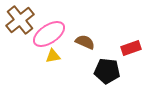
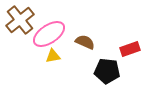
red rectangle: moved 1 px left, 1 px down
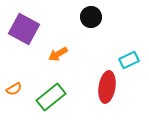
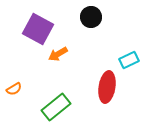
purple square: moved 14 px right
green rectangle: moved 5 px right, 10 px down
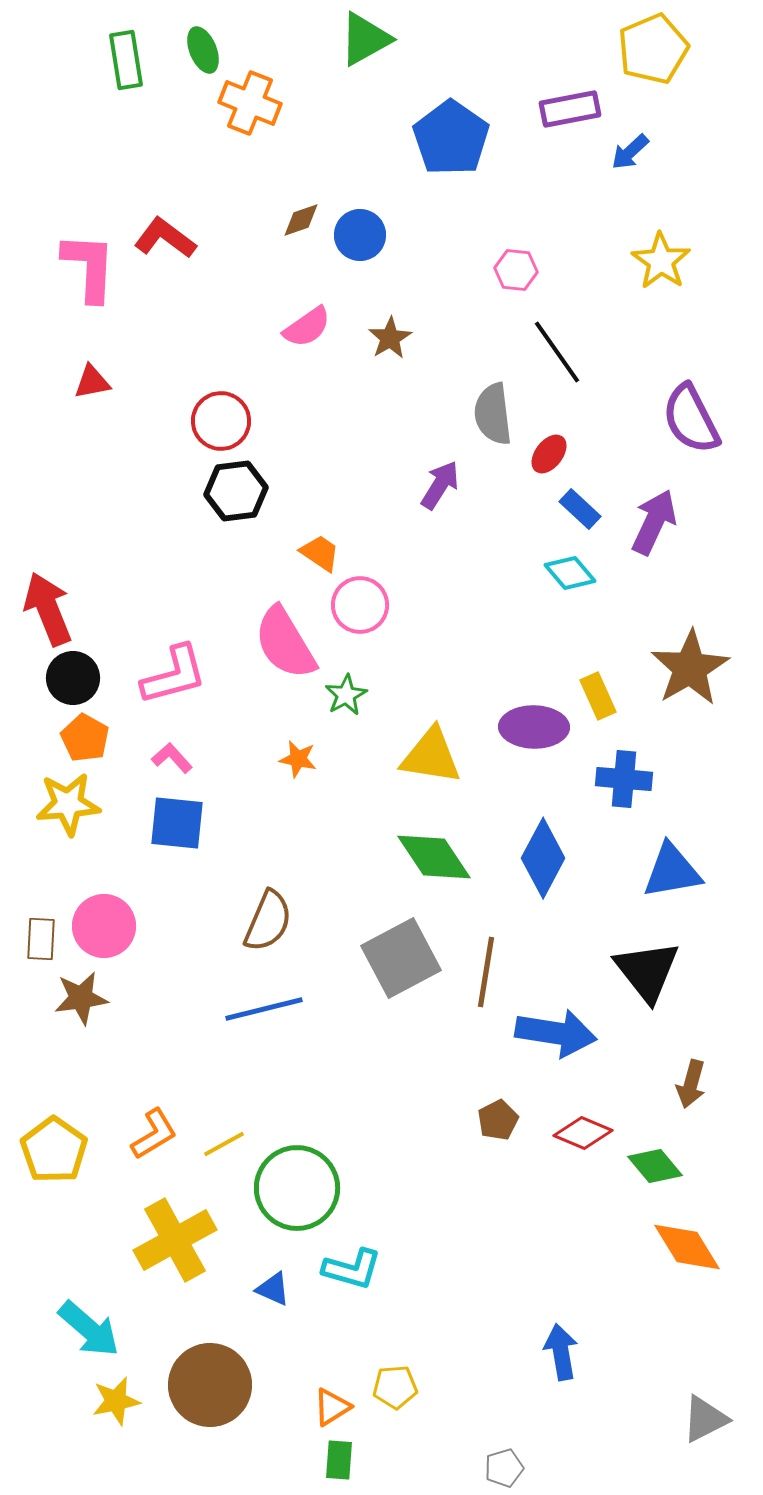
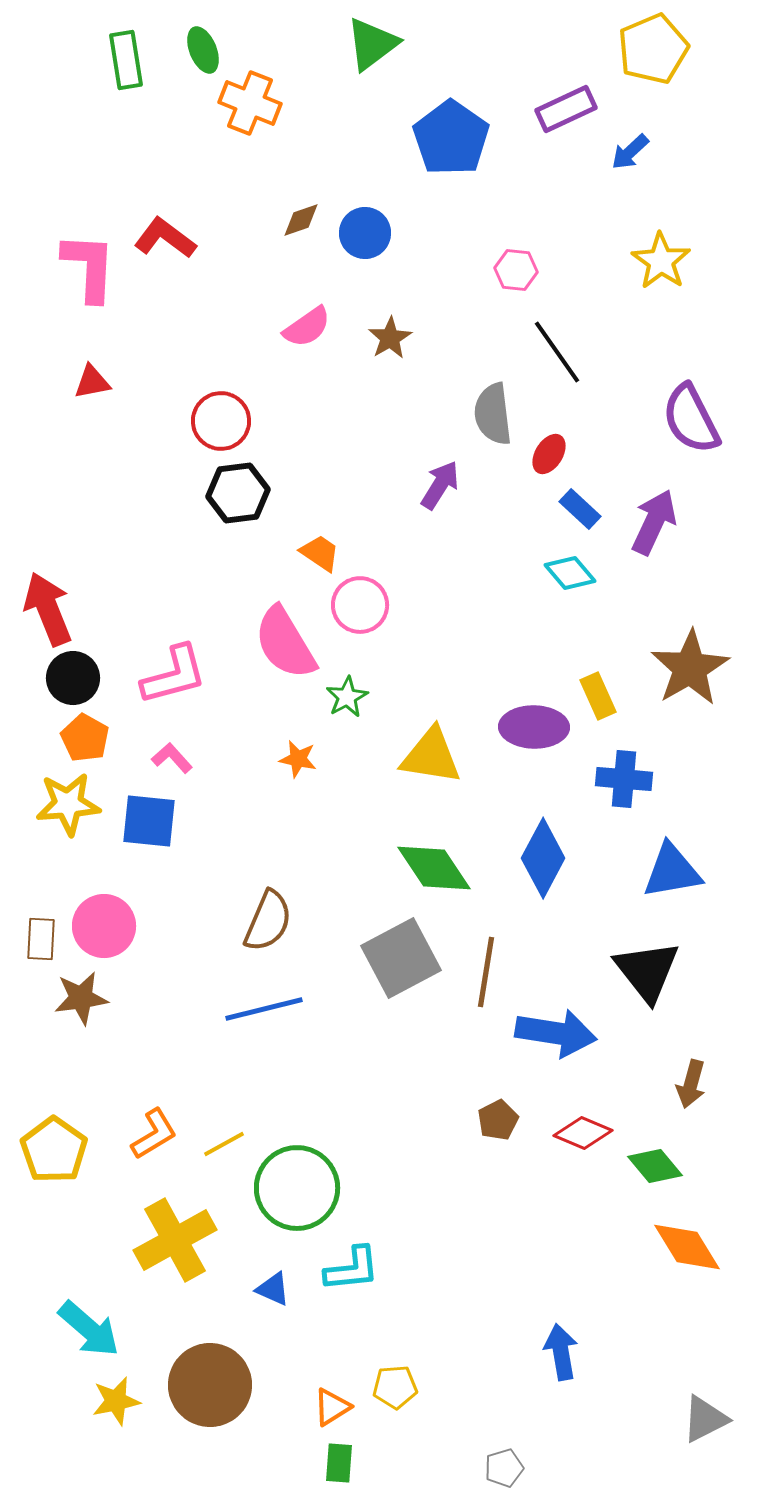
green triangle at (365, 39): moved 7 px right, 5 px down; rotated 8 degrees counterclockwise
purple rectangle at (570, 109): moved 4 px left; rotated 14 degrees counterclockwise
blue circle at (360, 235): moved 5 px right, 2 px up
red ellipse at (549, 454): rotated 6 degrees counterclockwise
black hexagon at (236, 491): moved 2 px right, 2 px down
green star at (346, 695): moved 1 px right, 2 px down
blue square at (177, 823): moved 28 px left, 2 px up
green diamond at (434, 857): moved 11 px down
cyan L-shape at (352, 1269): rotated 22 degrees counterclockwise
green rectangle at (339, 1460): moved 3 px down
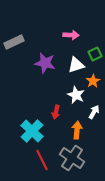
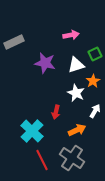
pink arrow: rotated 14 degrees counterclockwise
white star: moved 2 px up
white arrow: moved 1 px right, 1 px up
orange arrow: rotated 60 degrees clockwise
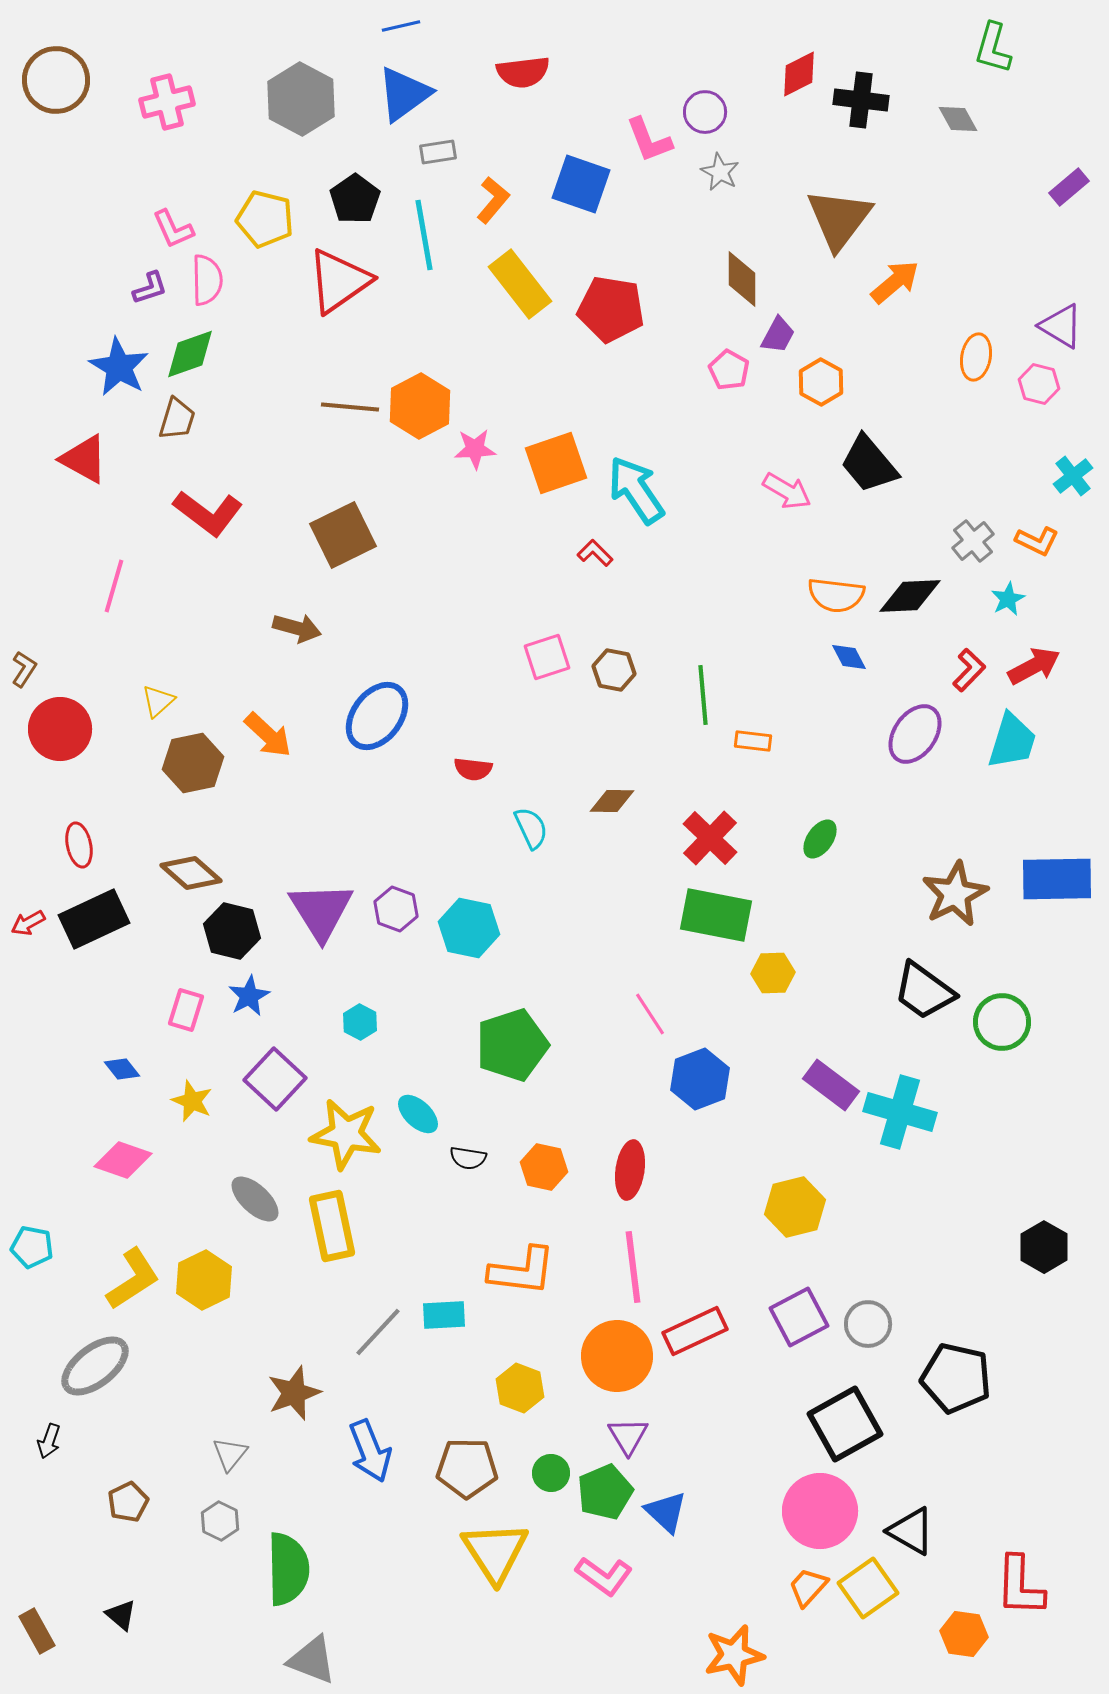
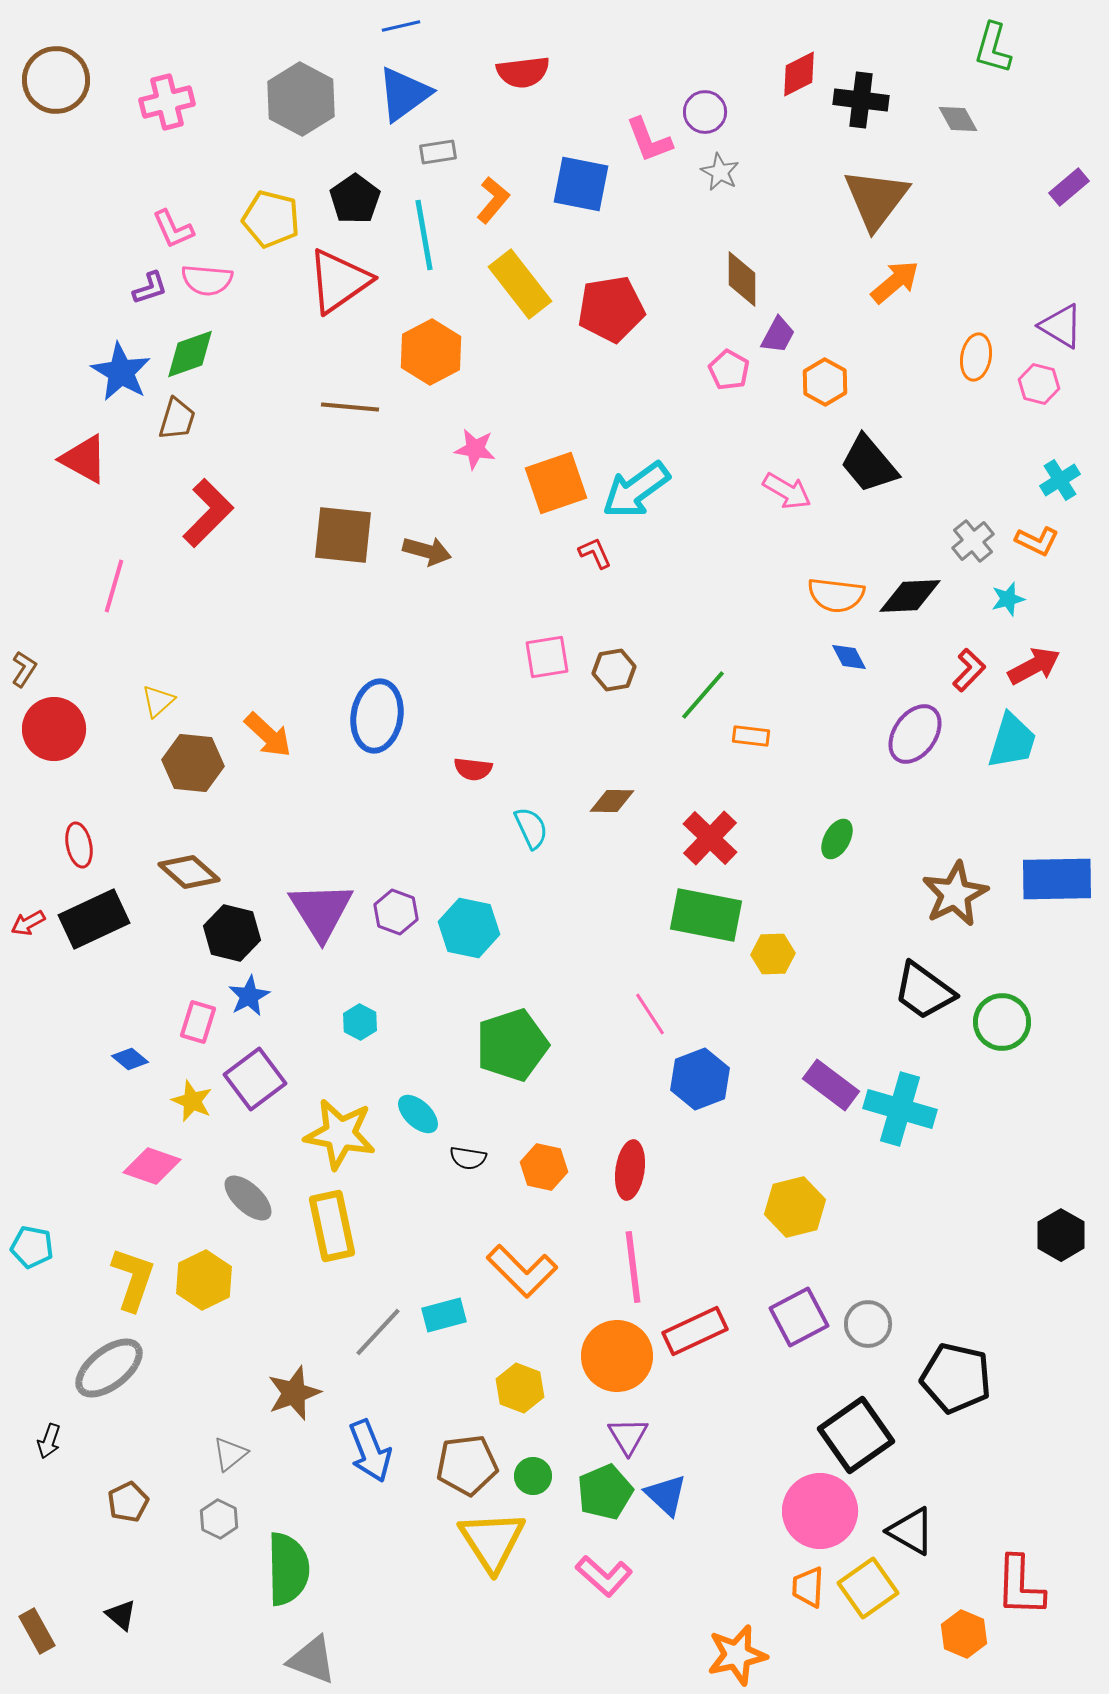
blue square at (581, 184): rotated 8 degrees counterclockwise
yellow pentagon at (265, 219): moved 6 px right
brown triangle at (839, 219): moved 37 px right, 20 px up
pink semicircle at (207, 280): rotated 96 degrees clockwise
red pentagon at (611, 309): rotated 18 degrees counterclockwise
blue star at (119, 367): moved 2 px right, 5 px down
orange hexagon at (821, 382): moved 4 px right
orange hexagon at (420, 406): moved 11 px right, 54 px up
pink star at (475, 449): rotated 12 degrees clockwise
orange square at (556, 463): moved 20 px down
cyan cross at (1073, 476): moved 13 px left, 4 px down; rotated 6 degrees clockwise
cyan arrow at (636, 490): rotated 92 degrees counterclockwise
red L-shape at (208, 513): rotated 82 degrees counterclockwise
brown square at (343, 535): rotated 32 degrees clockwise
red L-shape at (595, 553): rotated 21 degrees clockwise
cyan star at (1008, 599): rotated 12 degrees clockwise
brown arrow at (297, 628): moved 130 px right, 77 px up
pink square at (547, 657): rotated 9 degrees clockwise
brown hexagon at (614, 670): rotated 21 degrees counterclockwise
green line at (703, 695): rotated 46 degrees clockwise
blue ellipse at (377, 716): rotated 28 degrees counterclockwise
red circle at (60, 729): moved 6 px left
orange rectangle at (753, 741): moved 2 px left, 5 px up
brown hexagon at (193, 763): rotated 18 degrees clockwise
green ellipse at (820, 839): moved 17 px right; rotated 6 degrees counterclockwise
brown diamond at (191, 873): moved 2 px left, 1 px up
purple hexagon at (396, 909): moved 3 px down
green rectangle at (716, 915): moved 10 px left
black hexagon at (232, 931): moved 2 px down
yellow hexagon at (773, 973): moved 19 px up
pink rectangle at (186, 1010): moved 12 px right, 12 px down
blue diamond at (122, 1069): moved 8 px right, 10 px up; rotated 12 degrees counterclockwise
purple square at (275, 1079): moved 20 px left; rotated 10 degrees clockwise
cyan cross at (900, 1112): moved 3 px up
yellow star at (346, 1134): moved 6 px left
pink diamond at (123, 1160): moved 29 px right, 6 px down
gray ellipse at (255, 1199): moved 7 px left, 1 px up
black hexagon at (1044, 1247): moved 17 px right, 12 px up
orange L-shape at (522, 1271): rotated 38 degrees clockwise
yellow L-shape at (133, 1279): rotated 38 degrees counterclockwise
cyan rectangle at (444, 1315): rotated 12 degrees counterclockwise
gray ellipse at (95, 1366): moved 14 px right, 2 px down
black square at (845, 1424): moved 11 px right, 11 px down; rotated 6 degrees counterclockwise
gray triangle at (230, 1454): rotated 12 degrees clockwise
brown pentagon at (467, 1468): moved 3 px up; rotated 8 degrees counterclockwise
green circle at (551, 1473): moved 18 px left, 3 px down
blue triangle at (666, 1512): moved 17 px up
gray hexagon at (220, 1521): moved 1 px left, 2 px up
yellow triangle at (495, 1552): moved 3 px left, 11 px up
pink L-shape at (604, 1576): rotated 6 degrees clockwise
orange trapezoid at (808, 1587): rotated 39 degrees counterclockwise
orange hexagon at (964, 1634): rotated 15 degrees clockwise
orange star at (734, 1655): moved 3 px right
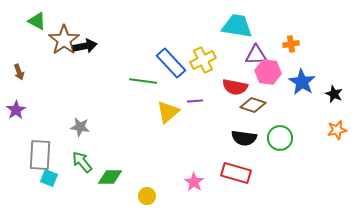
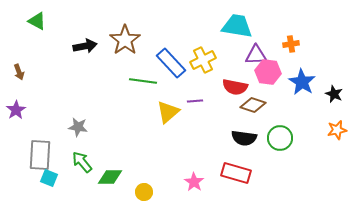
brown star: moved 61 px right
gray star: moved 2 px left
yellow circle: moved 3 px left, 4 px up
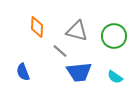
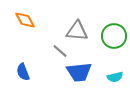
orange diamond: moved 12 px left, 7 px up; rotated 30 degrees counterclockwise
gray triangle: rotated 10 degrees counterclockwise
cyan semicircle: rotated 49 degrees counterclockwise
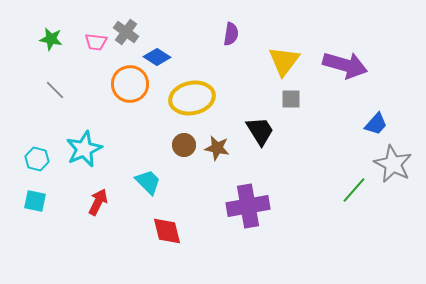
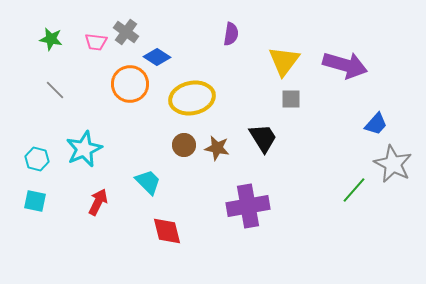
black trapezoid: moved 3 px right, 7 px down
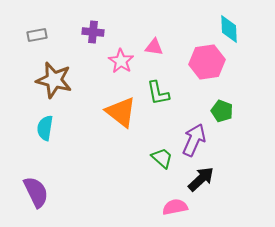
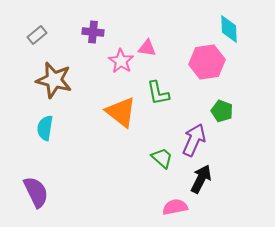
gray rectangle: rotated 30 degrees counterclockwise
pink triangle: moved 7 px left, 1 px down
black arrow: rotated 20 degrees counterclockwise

> [What the task asks]:
Transcribe the lines above exactly, beginning at the one with "black hexagon at (236, 491): moved" and ending at the one with "white arrow: moved 1 px right, 1 px up". Include both; exclude the pictures.

> [Answer section]:
black hexagon at (236, 491): moved 2 px right, 2 px down
green star at (346, 695): moved 1 px right, 2 px down
blue square at (177, 823): moved 28 px left, 2 px up
green diamond at (434, 857): moved 11 px down
cyan L-shape at (352, 1269): rotated 22 degrees counterclockwise
green rectangle at (339, 1460): moved 3 px down
pink arrow: rotated 14 degrees counterclockwise
white star: moved 2 px up
white arrow: moved 1 px right, 1 px up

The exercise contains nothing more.